Task brief:
What you produce should match the records exactly, line for line.

Collected data
○ ○ ○ ○ ○ ○ ○
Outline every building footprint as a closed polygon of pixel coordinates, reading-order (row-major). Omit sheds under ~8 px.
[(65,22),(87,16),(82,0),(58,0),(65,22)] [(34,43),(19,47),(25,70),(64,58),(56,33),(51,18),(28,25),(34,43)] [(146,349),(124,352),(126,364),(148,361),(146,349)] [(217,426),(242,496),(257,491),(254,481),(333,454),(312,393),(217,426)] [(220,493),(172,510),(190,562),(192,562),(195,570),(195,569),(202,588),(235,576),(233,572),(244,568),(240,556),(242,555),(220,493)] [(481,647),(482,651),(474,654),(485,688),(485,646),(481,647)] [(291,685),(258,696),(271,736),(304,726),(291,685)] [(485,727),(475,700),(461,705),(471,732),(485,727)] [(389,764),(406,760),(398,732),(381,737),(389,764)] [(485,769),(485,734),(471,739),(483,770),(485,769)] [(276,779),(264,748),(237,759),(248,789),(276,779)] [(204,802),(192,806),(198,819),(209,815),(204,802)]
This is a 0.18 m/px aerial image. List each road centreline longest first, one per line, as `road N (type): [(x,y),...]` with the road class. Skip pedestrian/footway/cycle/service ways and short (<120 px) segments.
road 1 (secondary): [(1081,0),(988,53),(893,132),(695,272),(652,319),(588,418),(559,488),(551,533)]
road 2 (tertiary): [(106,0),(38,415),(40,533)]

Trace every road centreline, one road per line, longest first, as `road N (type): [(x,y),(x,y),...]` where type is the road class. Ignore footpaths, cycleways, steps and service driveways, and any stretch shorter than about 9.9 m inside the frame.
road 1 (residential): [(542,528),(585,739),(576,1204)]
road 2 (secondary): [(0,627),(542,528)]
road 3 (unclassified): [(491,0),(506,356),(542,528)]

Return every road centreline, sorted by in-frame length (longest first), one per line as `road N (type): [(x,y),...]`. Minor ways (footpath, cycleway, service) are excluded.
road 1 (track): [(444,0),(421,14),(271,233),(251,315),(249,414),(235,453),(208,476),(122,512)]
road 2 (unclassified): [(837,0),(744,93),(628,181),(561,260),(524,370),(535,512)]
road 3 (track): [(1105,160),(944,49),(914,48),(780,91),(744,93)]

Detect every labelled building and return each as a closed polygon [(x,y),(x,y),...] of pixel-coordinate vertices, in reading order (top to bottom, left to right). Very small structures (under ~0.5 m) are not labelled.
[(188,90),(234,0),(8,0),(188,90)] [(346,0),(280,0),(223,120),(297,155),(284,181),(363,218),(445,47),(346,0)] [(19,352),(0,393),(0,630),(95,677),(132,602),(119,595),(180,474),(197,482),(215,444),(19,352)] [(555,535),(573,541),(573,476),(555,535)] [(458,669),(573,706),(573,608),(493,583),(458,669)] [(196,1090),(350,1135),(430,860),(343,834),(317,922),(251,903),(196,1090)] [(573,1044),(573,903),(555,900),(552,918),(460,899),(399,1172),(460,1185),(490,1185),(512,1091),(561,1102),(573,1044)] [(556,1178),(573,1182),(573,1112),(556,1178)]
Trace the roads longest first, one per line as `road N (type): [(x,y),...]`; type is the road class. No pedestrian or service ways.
○ ○ ○ ○ ○ ○ ○
Solution for this problem:
Outline every building footprint as a closed polygon of pixel coordinates, reading-order (row-major). Omit sheds under ~8 px.
[(65,22),(87,16),(82,0),(58,0),(65,22)] [(34,43),(19,47),(25,70),(64,58),(56,33),(51,18),(28,25),(34,43)] [(146,349),(124,352),(126,364),(148,361),(146,349)] [(217,426),(242,496),(257,491),(254,481),(333,454),(312,393),(217,426)] [(220,493),(172,510),(190,562),(192,562),(195,570),(195,569),(202,588),(235,576),(233,572),(244,568),(240,556),(242,555),(220,493)] [(481,647),(482,651),(474,654),(485,688),(485,646),(481,647)] [(291,685),(258,696),(271,736),(304,726),(291,685)] [(485,727),(475,700),(461,705),(471,732),(485,727)] [(389,764),(406,760),(398,732),(381,737),(389,764)] [(485,769),(485,734),(471,739),(483,770),(485,769)] [(276,779),(264,748),(237,759),(248,789),(276,779)] [(204,802),(192,806),(198,819),(209,815),(204,802)]
This is a 0.18 m/px aerial image. List each road centreline longest first, one per line, as `road N (type): [(x,y),...]` with the road class. Skip pedestrian/footway/cycle/service ways and short (<120 px) segments.
road 1 (secondary): [(1081,0),(988,53),(893,132),(695,272),(652,319),(588,418),(559,488),(551,533)]
road 2 (tertiary): [(106,0),(38,415),(40,533)]

Trace every road centreline, one road per line, longest first, as `road N (type): [(x,y),(x,y),...]` where type is the road class. Ignore footpaths, cycleways, steps and service driveways, and any stretch shorter than about 9.9 m inside the frame.
road 1 (residential): [(542,528),(585,739),(576,1204)]
road 2 (secondary): [(0,627),(542,528)]
road 3 (unclassified): [(491,0),(506,356),(542,528)]

Return every road centreline, sorted by in-frame length (longest first), one per line as `road N (type): [(x,y),...]`. Minor ways (footpath, cycleway, service) are excluded.
road 1 (track): [(444,0),(421,14),(271,233),(251,315),(249,414),(235,453),(208,476),(122,512)]
road 2 (unclassified): [(837,0),(744,93),(628,181),(561,260),(524,370),(535,512)]
road 3 (track): [(1105,160),(944,49),(914,48),(780,91),(744,93)]

Detect every labelled building and return each as a closed polygon [(x,y),(x,y),...] of pixel-coordinate vertices, in reading order (top to bottom, left to right). Very small structures (under ~0.5 m) are not labelled.
[(188,90),(234,0),(8,0),(188,90)] [(346,0),(280,0),(223,120),(297,155),(284,181),(363,218),(445,47),(346,0)] [(19,352),(0,393),(0,630),(95,677),(132,602),(119,595),(180,474),(197,482),(215,444),(19,352)] [(555,535),(573,541),(573,476),(555,535)] [(458,669),(573,706),(573,608),(493,583),(458,669)] [(196,1090),(350,1135),(430,860),(343,834),(317,922),(251,903),(196,1090)] [(573,1044),(573,903),(555,900),(552,918),(460,899),(399,1172),(460,1185),(490,1185),(512,1091),(561,1102),(573,1044)] [(556,1178),(573,1182),(573,1112),(556,1178)]
Trace the roads longest first, one per line as `road N (type): [(x,y),...]`; type is the road class. No pedestrian or service ways.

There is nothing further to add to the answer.